YOUR OBJECTIVE
Output all of the entries below precisely as written.

*** Opening RECORDS FOR THIS TASK ***

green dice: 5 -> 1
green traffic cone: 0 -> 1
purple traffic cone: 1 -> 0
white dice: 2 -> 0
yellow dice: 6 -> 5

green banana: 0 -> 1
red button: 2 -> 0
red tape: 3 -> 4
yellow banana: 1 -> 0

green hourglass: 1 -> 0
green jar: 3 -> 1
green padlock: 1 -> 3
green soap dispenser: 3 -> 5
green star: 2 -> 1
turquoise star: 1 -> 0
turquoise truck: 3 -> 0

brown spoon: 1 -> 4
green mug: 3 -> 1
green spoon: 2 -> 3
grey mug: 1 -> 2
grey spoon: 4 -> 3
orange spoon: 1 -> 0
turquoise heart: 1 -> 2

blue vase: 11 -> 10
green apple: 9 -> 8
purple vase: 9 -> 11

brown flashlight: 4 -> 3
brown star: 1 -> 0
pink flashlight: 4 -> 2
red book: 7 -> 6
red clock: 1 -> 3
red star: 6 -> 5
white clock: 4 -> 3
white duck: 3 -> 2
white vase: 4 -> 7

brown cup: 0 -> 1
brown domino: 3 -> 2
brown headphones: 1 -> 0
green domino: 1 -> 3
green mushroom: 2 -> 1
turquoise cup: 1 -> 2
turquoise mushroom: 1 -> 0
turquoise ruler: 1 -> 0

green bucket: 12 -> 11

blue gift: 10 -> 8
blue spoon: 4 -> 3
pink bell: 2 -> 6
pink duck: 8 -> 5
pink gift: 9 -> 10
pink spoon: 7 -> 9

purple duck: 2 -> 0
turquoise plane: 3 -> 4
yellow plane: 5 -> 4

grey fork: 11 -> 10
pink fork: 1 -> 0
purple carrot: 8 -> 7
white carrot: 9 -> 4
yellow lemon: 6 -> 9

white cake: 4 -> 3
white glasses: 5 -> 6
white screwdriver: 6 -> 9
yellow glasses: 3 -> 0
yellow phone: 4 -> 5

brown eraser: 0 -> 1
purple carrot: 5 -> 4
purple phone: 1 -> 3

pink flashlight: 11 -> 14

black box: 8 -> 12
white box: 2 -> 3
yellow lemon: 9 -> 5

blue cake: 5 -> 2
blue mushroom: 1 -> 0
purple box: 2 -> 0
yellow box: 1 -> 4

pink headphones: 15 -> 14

*** Closing RECORDS FOR THIS TASK ***

WRITTEN RESPONSE
green dice: 5 -> 1
green traffic cone: 0 -> 1
purple traffic cone: 1 -> 0
white dice: 2 -> 0
yellow dice: 6 -> 5

green banana: 0 -> 1
red button: 2 -> 0
red tape: 3 -> 4
yellow banana: 1 -> 0

green hourglass: 1 -> 0
green jar: 3 -> 1
green padlock: 1 -> 3
green soap dispenser: 3 -> 5
green star: 2 -> 1
turquoise star: 1 -> 0
turquoise truck: 3 -> 0

brown spoon: 1 -> 4
green mug: 3 -> 1
green spoon: 2 -> 3
grey mug: 1 -> 2
grey spoon: 4 -> 3
orange spoon: 1 -> 0
turquoise heart: 1 -> 2

blue vase: 11 -> 10
green apple: 9 -> 8
purple vase: 9 -> 11

brown flashlight: 4 -> 3
brown star: 1 -> 0
pink flashlight: 4 -> 2
red book: 7 -> 6
red clock: 1 -> 3
red star: 6 -> 5
white clock: 4 -> 3
white duck: 3 -> 2
white vase: 4 -> 7

brown cup: 0 -> 1
brown domino: 3 -> 2
brown headphones: 1 -> 0
green domino: 1 -> 3
green mushroom: 2 -> 1
turquoise cup: 1 -> 2
turquoise mushroom: 1 -> 0
turquoise ruler: 1 -> 0

green bucket: 12 -> 11

blue gift: 10 -> 8
blue spoon: 4 -> 3
pink bell: 2 -> 6
pink duck: 8 -> 5
pink gift: 9 -> 10
pink spoon: 7 -> 9

purple duck: 2 -> 0
turquoise plane: 3 -> 4
yellow plane: 5 -> 4

grey fork: 11 -> 10
pink fork: 1 -> 0
purple carrot: 8 -> 7
white carrot: 9 -> 4
yellow lemon: 6 -> 9

white cake: 4 -> 3
white glasses: 5 -> 6
white screwdriver: 6 -> 9
yellow glasses: 3 -> 0
yellow phone: 4 -> 5

brown eraser: 0 -> 1
purple carrot: 5 -> 4
purple phone: 1 -> 3

pink flashlight: 11 -> 14

black box: 8 -> 12
white box: 2 -> 3
yellow lemon: 9 -> 5

blue cake: 5 -> 2
blue mushroom: 1 -> 0
purple box: 2 -> 0
yellow box: 1 -> 4

pink headphones: 15 -> 14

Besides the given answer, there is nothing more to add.